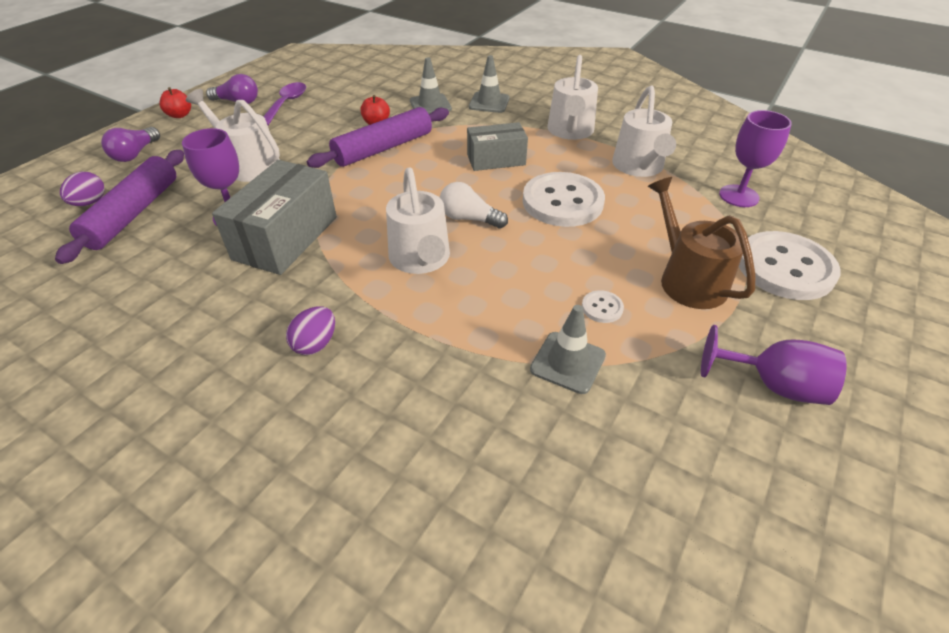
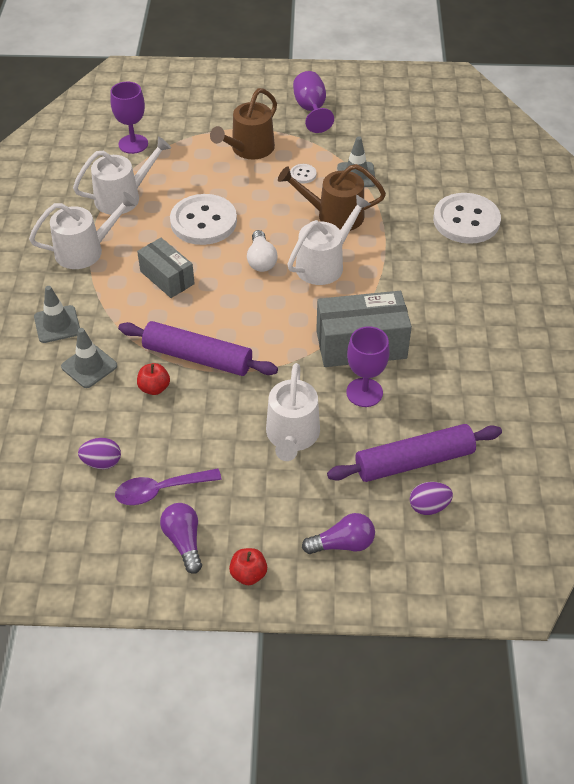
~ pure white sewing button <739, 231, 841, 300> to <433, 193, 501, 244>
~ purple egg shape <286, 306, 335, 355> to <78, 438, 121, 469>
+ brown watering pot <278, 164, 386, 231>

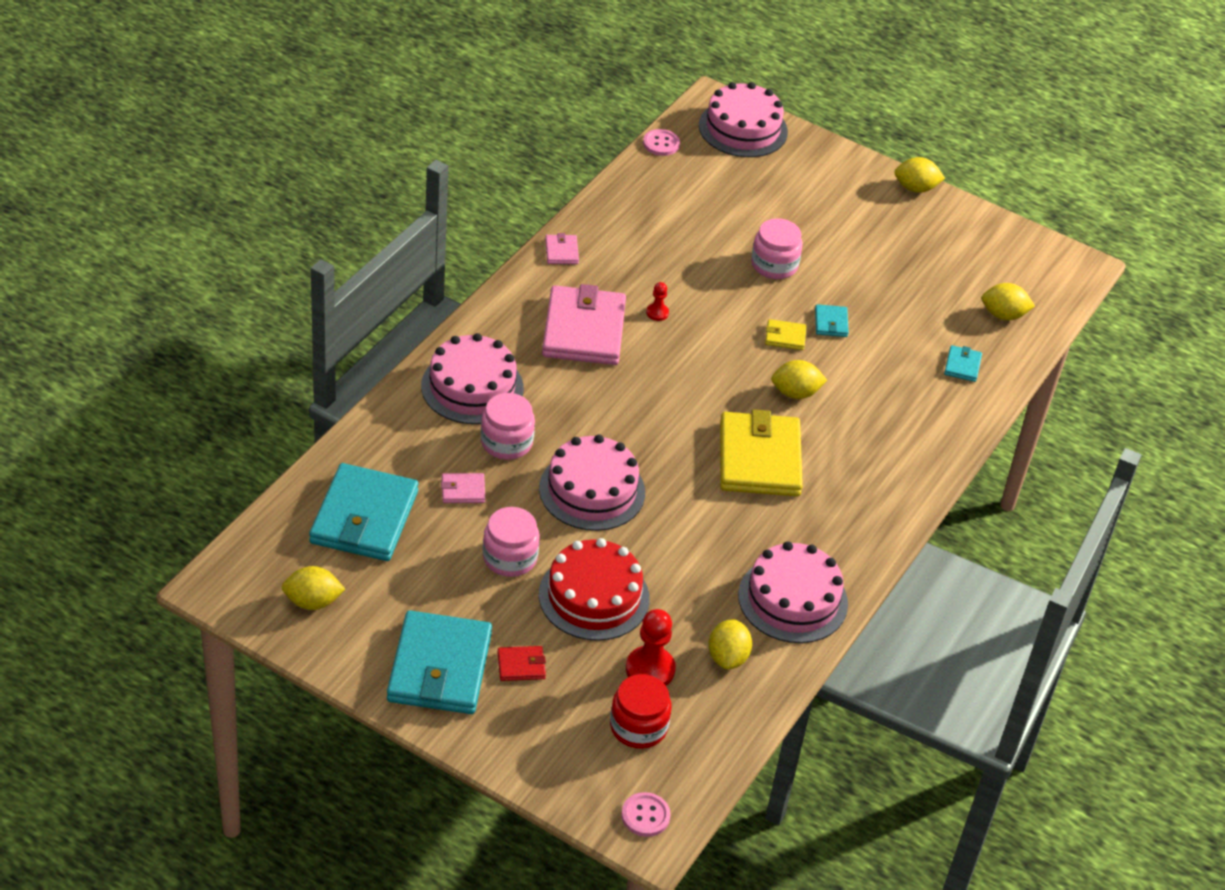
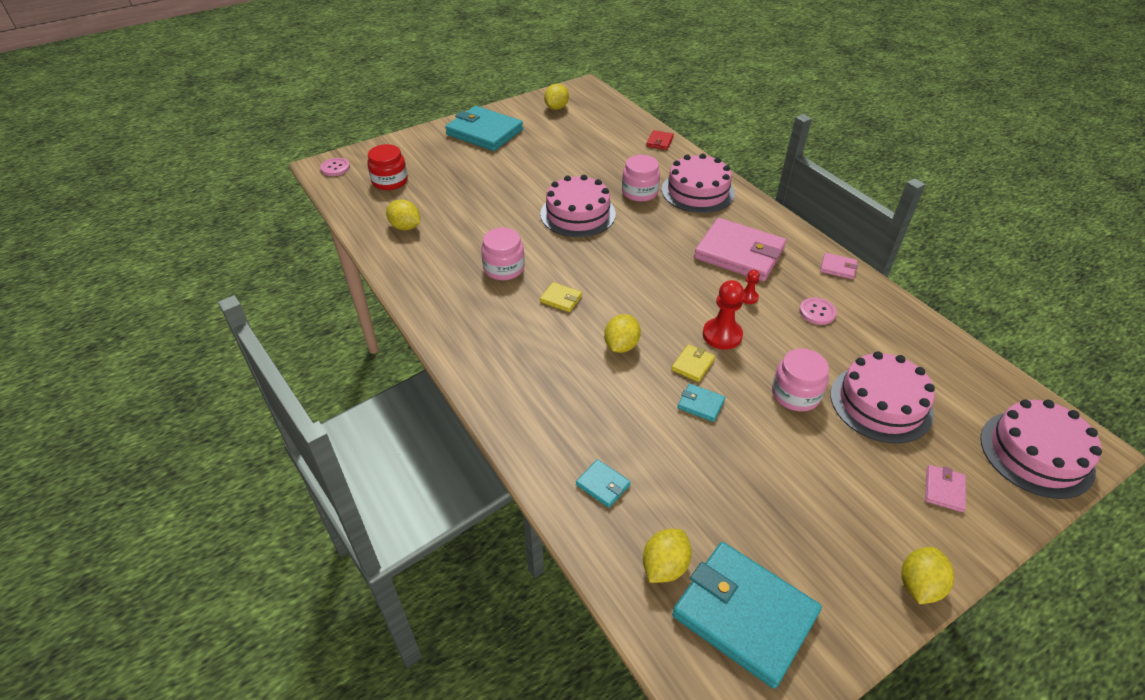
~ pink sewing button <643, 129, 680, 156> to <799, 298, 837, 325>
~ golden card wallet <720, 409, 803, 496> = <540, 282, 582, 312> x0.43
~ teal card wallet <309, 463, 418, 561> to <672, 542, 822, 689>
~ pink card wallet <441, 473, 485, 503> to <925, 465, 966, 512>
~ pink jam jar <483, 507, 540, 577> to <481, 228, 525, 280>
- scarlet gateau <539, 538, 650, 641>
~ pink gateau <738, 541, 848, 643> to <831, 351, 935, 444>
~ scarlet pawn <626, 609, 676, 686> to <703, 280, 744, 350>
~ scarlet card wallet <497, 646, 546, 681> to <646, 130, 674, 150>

--

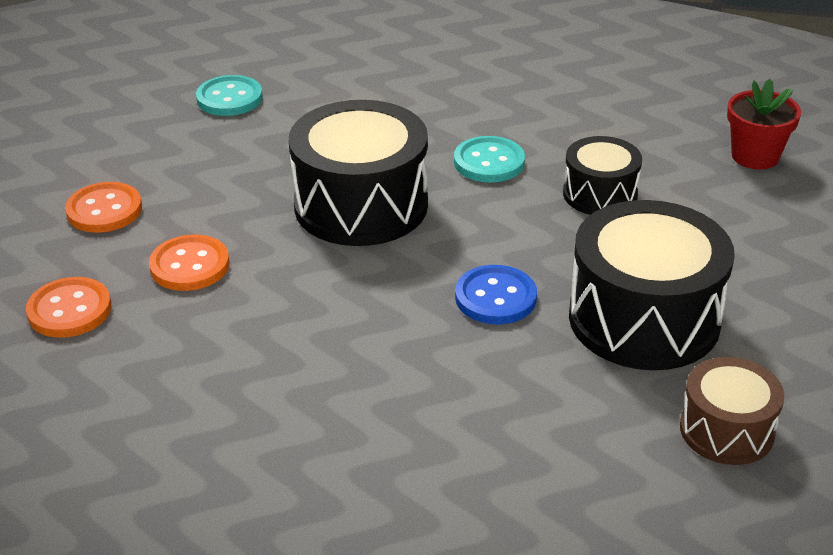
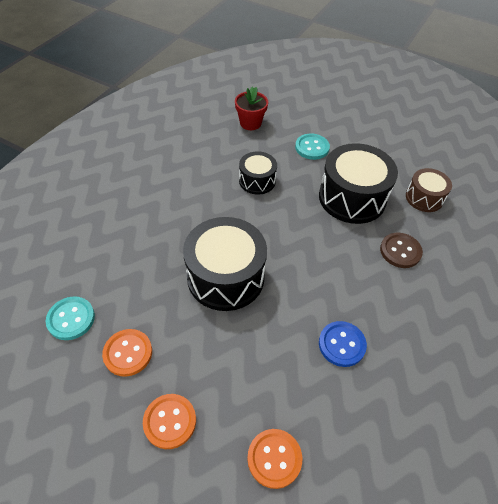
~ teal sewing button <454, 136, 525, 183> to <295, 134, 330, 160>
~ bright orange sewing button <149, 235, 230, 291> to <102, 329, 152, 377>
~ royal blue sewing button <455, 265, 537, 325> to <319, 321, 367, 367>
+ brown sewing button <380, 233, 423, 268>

> **HOW TO COMPLETE THIS TASK**
Everything above from the line containing "193, 501, 244>" through the line containing "438, 121, 469>" must be copied exactly. Nothing outside that range belongs in the answer.

> **FINISHED EXERCISE**
~ pure white sewing button <739, 231, 841, 300> to <433, 193, 501, 244>
~ purple egg shape <286, 306, 335, 355> to <78, 438, 121, 469>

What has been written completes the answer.